◆ Data in this exercise

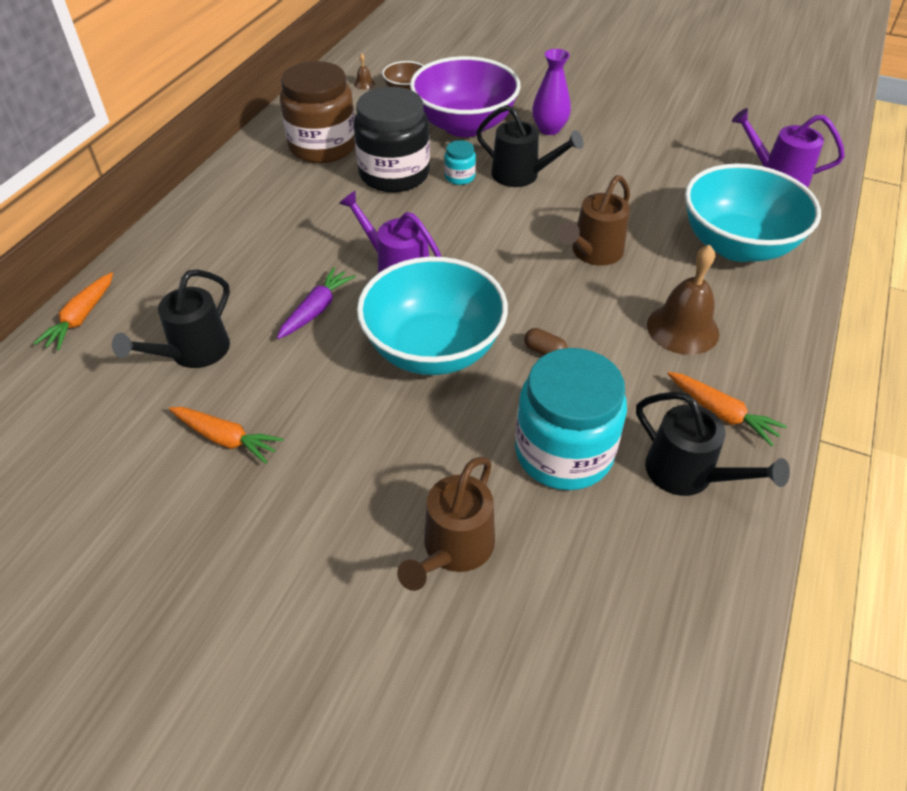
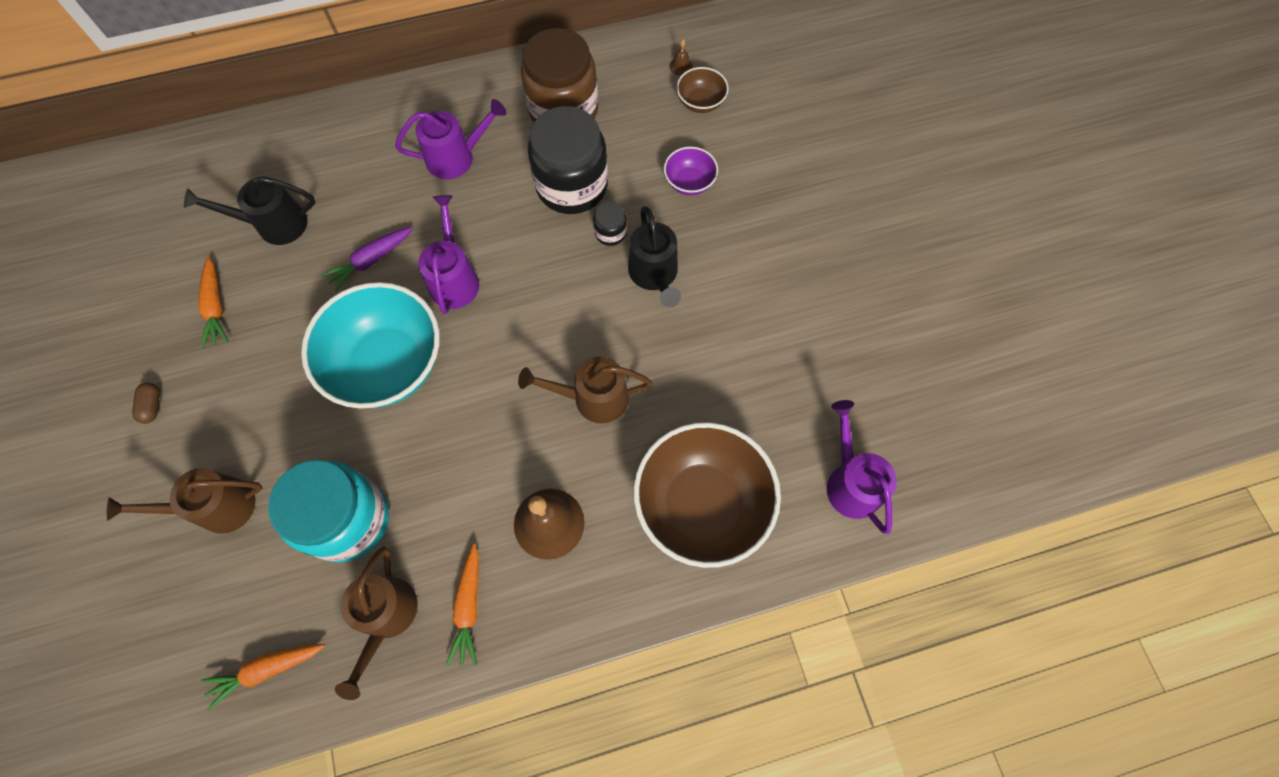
camera: 50 degrees right, 20 degrees up
(81, 318) = (256, 136): orange carrot -> orange carrot (266, 670)
(285, 215) = (457, 157): none -> purple watering can
(316, 309) = (371, 260): purple carrot -> purple carrot turned 150 degrees clockwise
(459, 177) = (610, 233): turquoise jar -> black jar
(464, 125) = (689, 182): purple bowl -> purple bowl, size x0.46
(544, 351) = (443, 439): brown capsule -> brown capsule (152, 406)
(549, 129) = (746, 248): purple vase -> none
(688, 474) = (386, 618): black watering can -> brown watering can
(737, 245) = (702, 504): turquoise bowl -> brown bowl

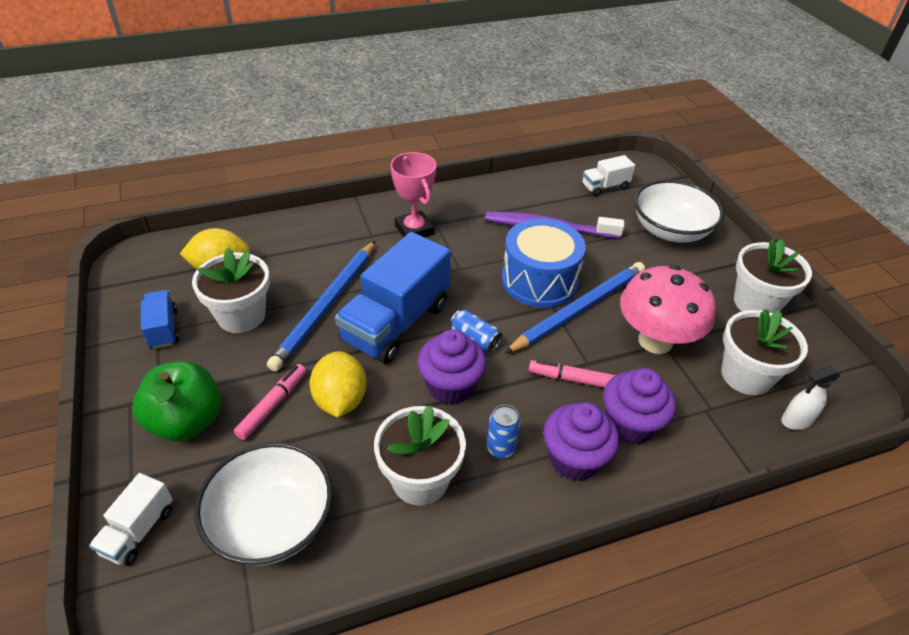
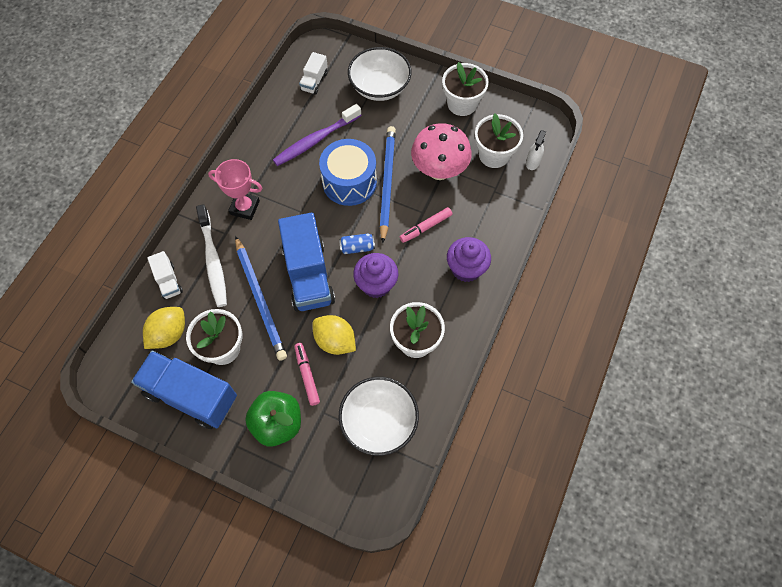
camera: 45 degrees left, 20 degrees up
(138, 531) = (328, 485): white truck -> white truck (168, 281)
(163, 328) = (191, 395): blue truck -> blue truck, size x2.04
(333, 246) = (213, 260): none -> white toothbrush
(501, 449) = (432, 293): blue can -> none
(630, 424) = (471, 229): purple cupcake -> none

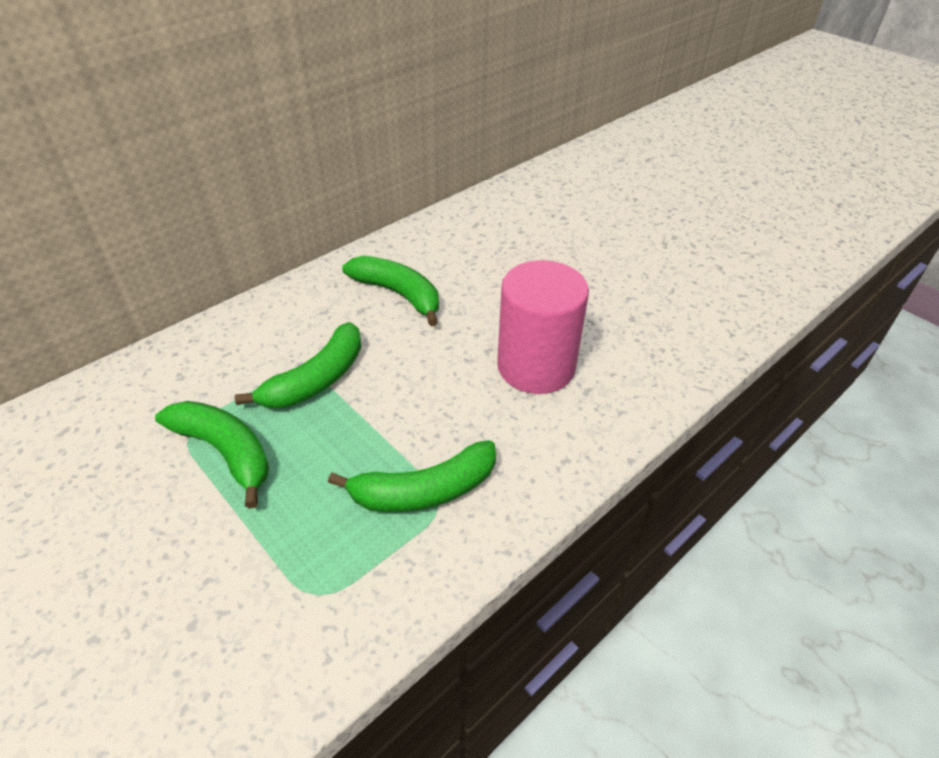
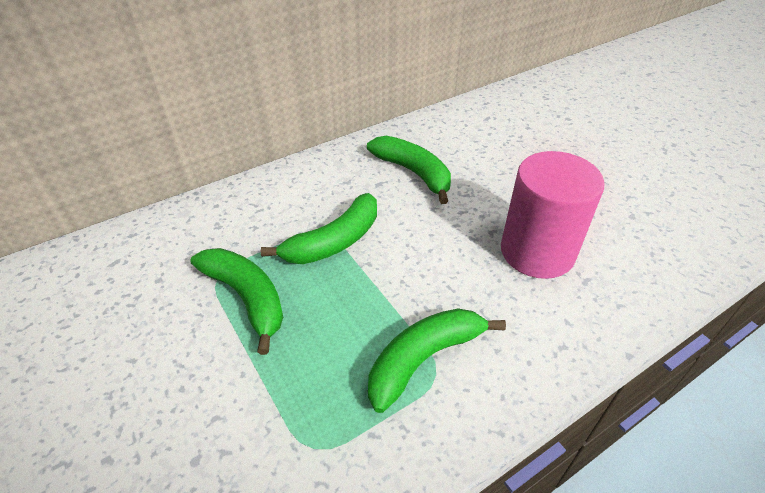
camera: 10 degrees right, 0 degrees up
(424, 491) = (423, 359): green banana -> green banana turned 150 degrees clockwise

◆ The problem
The lines to be extracted begin at the line containing "(333, 246) = (213, 260): none" and continue through the final line of the material above, both ends included. Reproduce them exactly, without the pictures.

◆ Reply to the exercise
(333, 246) = (213, 260): none -> white toothbrush
(501, 449) = (432, 293): blue can -> none
(630, 424) = (471, 229): purple cupcake -> none

camera: 10 degrees right, 0 degrees up
(424, 491) = (423, 359): green banana -> green banana turned 150 degrees clockwise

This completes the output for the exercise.